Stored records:

-.-.-

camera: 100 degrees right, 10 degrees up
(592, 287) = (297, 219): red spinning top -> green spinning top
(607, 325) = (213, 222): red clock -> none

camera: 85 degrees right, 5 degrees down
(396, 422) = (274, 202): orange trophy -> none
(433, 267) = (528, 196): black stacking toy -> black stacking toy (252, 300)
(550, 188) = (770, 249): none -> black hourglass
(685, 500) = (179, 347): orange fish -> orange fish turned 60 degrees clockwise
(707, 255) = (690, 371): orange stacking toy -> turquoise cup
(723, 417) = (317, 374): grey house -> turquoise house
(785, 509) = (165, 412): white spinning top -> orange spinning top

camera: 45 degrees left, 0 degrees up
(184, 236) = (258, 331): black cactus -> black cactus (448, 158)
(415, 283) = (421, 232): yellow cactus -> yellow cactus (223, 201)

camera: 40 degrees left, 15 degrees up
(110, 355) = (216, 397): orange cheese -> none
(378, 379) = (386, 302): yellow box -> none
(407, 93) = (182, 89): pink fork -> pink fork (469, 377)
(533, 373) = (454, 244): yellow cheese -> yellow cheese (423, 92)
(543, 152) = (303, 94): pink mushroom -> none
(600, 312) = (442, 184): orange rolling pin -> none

-.-.-

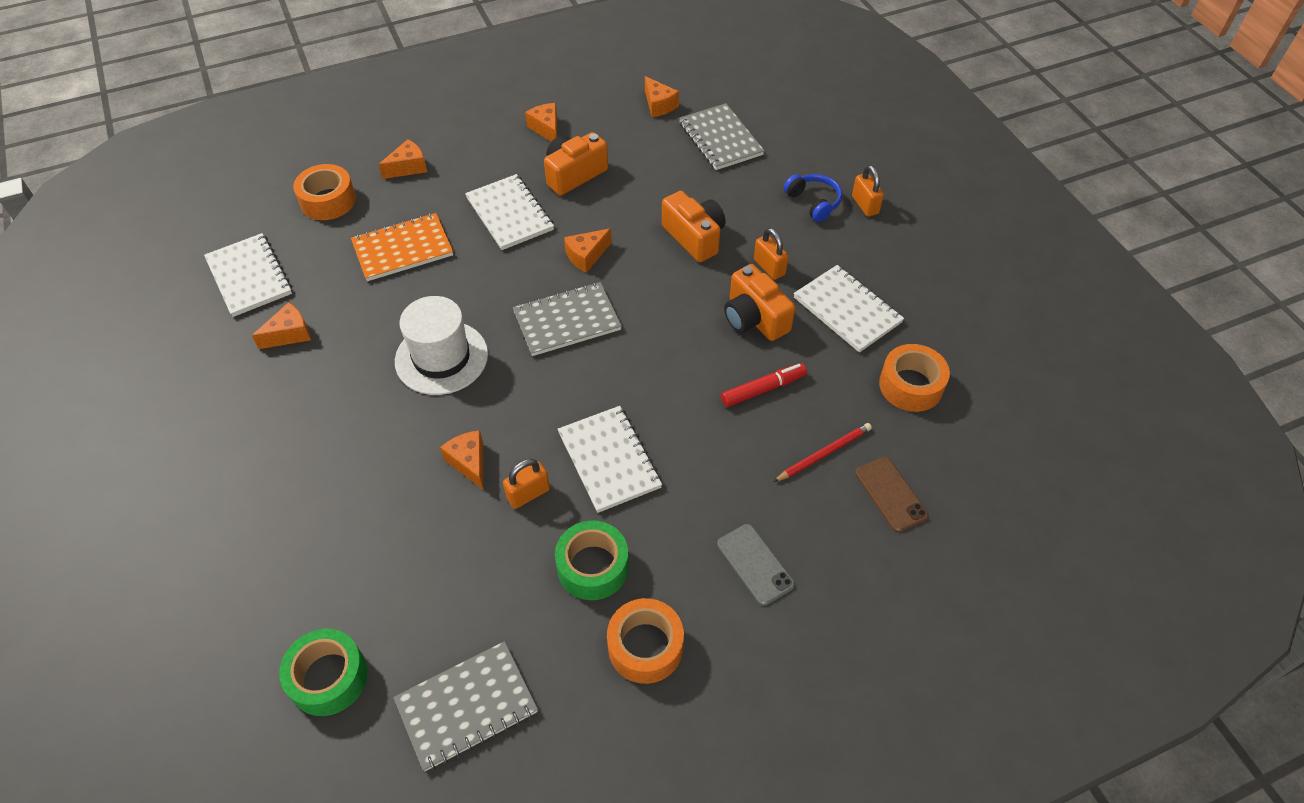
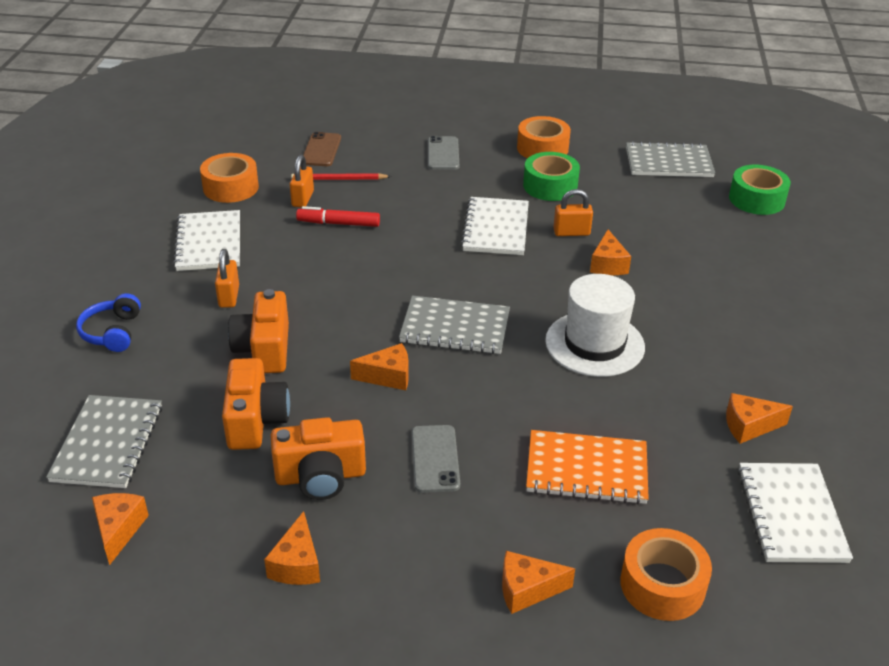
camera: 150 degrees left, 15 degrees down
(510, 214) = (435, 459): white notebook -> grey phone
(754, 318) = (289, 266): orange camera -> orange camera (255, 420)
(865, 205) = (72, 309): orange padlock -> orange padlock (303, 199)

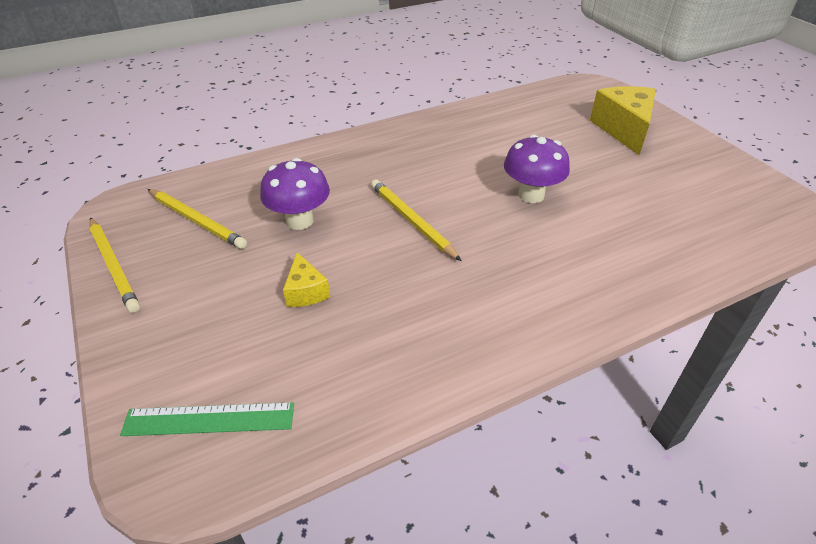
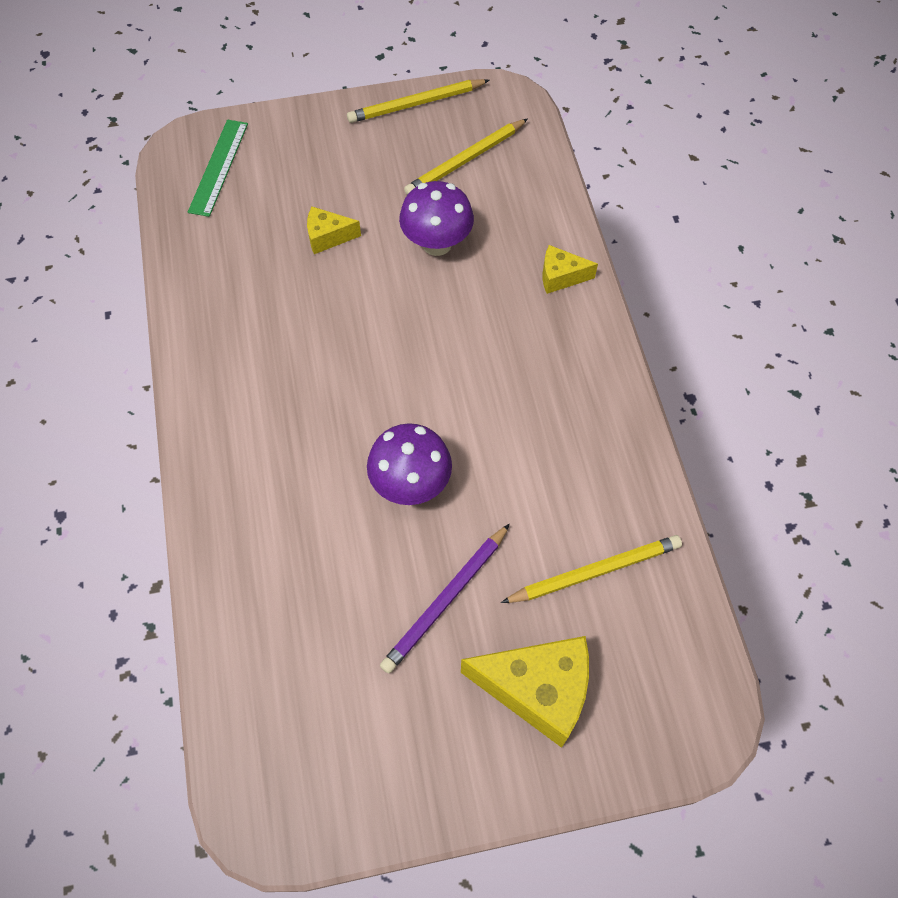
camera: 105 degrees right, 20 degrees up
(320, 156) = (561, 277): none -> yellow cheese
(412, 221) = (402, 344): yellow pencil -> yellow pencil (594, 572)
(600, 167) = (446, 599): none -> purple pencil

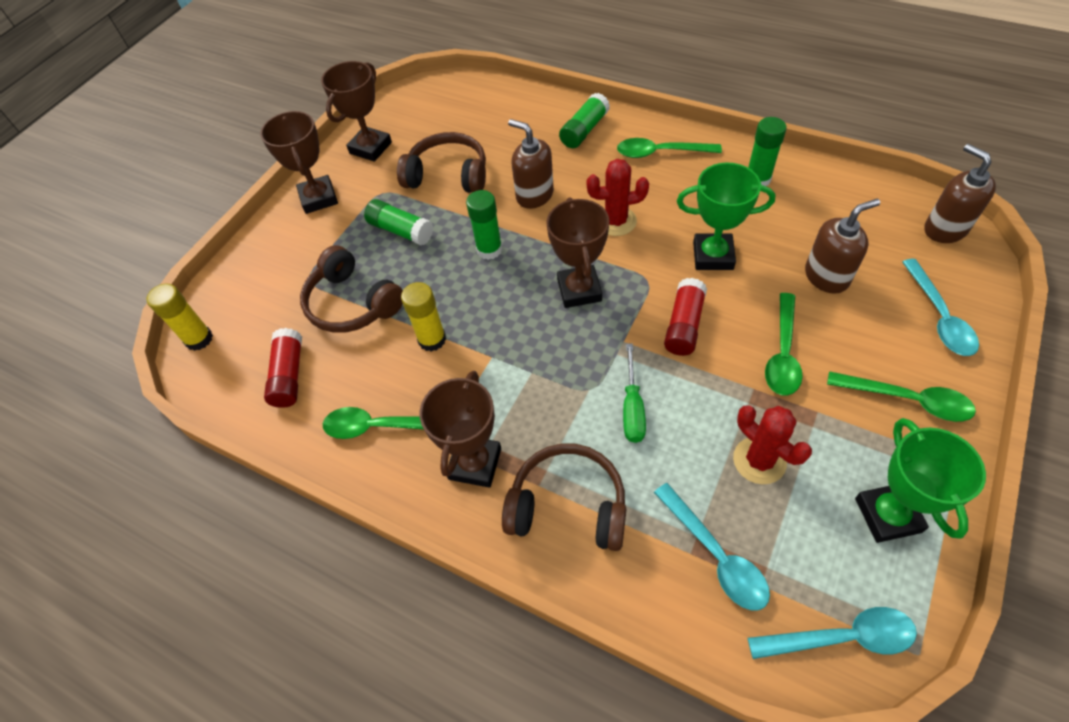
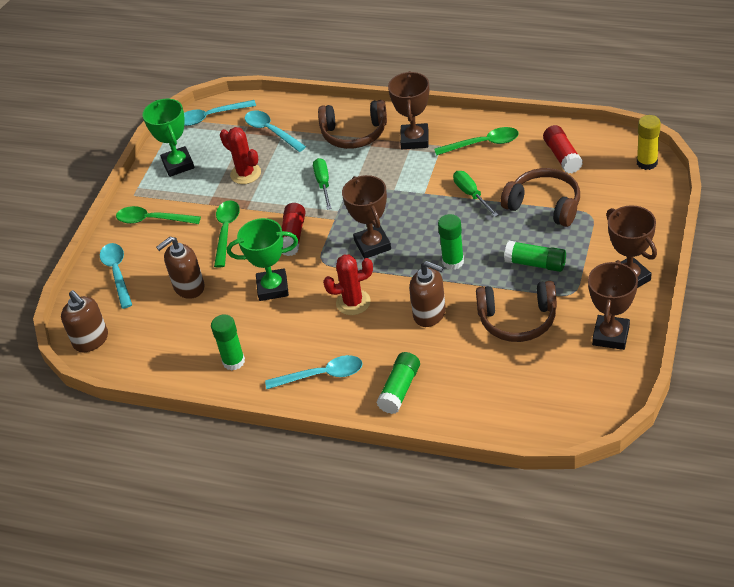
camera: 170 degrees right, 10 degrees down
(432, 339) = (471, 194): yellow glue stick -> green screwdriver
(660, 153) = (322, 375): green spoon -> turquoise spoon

-.-.-

> **WHAT THE TASK ASKS**
The word "spinning" appears in some lines above. Return every one of those lines.

> **TASK RESPONSE**
(592, 287) = (297, 219): red spinning top -> green spinning top
(785, 509) = (165, 412): white spinning top -> orange spinning top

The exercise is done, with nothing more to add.